> **WHAT NEEDS TO BE DONE**:
Each record should be copied exactly into the answer, and no picture should go with it.

> **PROVIDED RECORDS**:
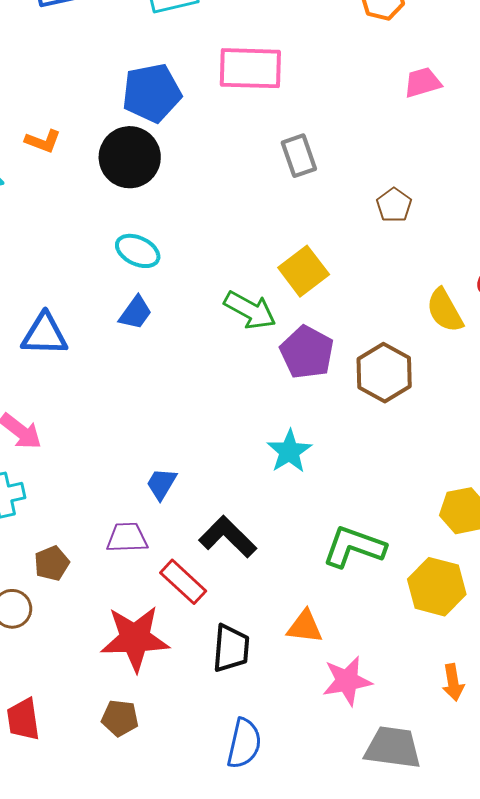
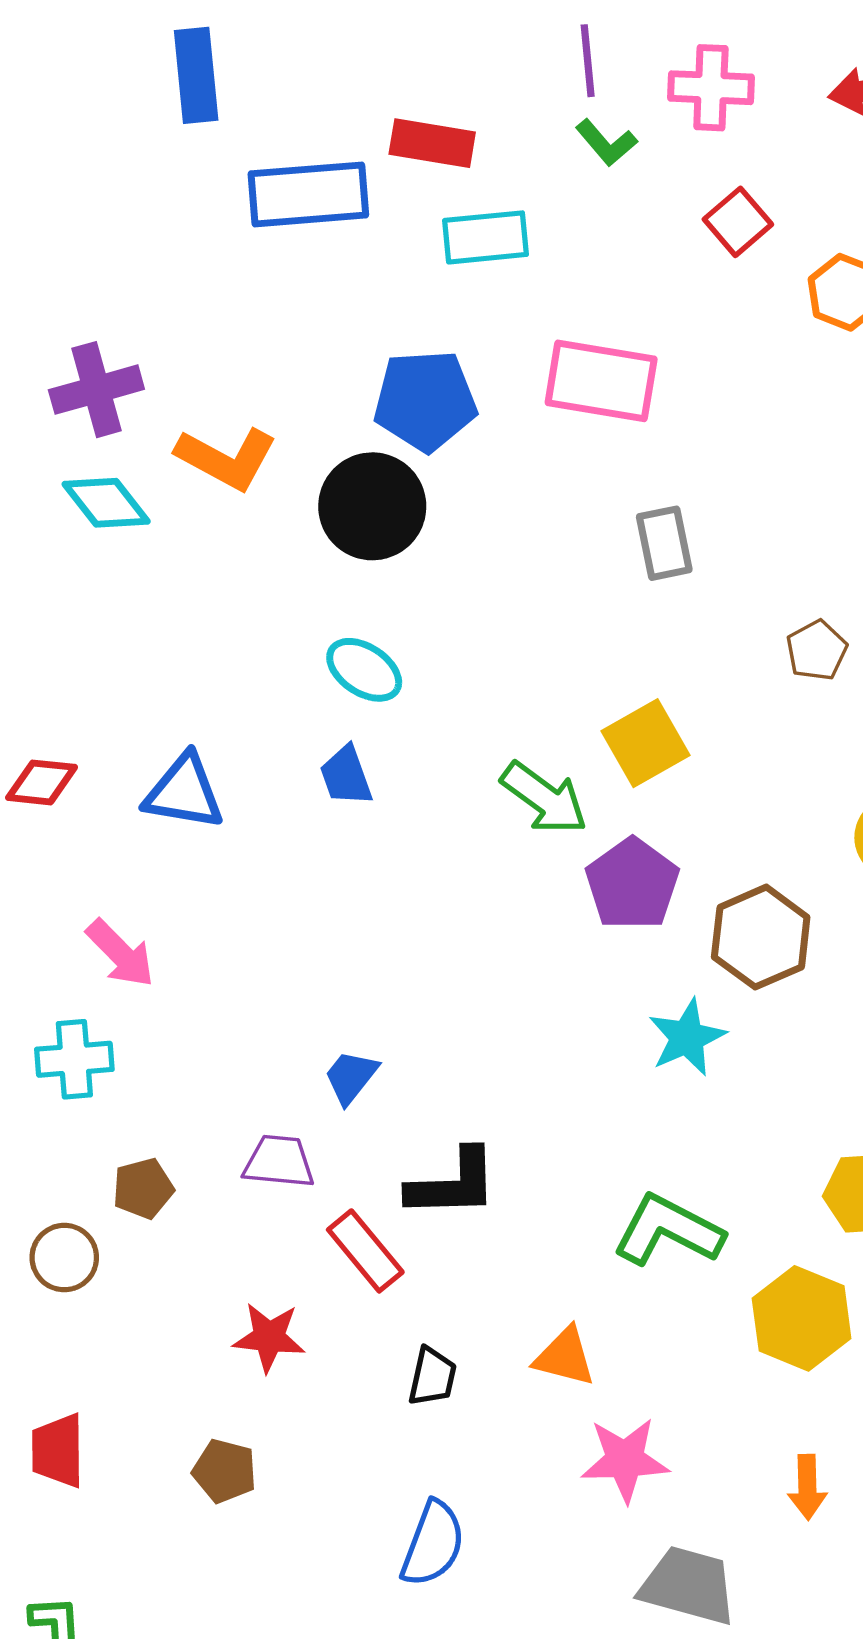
orange L-shape: (43, 141) -> (226, 458), size x1.6
blue trapezoid: (136, 313) -> (346, 776), turned 117
cyan star: (289, 451) -> (687, 1037), moved
black L-shape: (228, 537) -> (453, 1184), turned 126
red star: (135, 638) -> (269, 1337), size x0.6
black trapezoid: (231, 648) -> (432, 1377), size x0.7

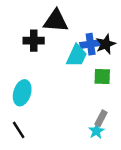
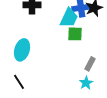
green square: (102, 77) -> (75, 34), moved
gray rectangle: (101, 118) -> (90, 64), moved

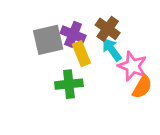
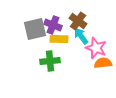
yellow rectangle: (81, 54) -> (59, 39), turned -66
orange semicircle: (142, 87) -> (103, 63), turned -126

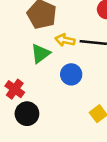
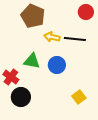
green triangle: (40, 54) -> (32, 61), moved, turned 48

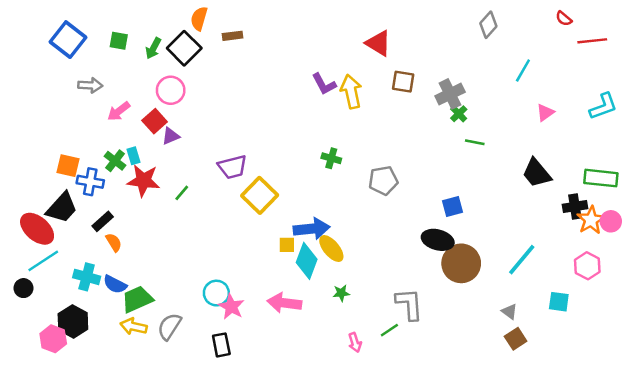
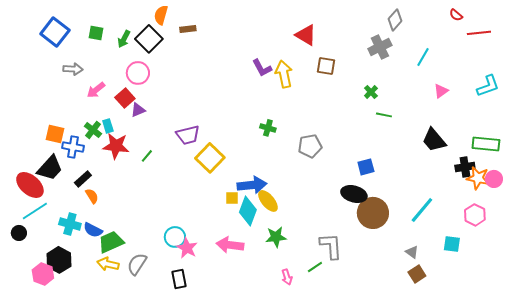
gray cross: (450, 94) -> (380, 47), moved
orange star: (591, 220) -> (478, 178), turned -30
green star: (341, 293) -> (276, 237), size x1.5

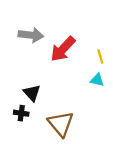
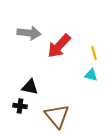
black triangle: (32, 93) -> (30, 87), turned -36

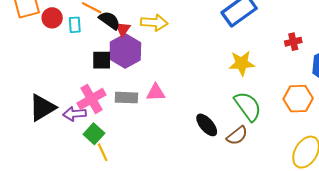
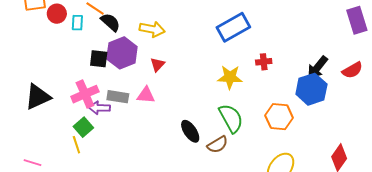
red triangle: (123, 29) -> (157, 65), moved
red cross: (293, 42) -> (264, 62), moved
purple arrow: (75, 114) -> (99, 108), moved
yellow line: (103, 152) -> (76, 145), moved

> **EXERCISE RESPONSE**:
orange L-shape: (43, 141) -> (226, 458), size x1.6
blue trapezoid: (136, 313) -> (346, 776), turned 117
cyan star: (289, 451) -> (687, 1037), moved
black L-shape: (228, 537) -> (453, 1184), turned 126
red star: (135, 638) -> (269, 1337), size x0.6
black trapezoid: (231, 648) -> (432, 1377), size x0.7

green square: (102, 77) -> (75, 34), moved
gray rectangle: (101, 118) -> (90, 64), moved

yellow rectangle: (81, 54) -> (59, 39), turned -66
orange semicircle: (142, 87) -> (103, 63), turned -126

green triangle: (40, 54) -> (32, 61), moved, turned 48

gray cross: (450, 94) -> (380, 47), moved
orange star: (591, 220) -> (478, 178), turned -30
green star: (341, 293) -> (276, 237), size x1.5

black triangle: (32, 93) -> (30, 87), turned -36

red triangle: (123, 29) -> (157, 65), moved
red cross: (293, 42) -> (264, 62), moved
purple arrow: (75, 114) -> (99, 108), moved
yellow line: (103, 152) -> (76, 145), moved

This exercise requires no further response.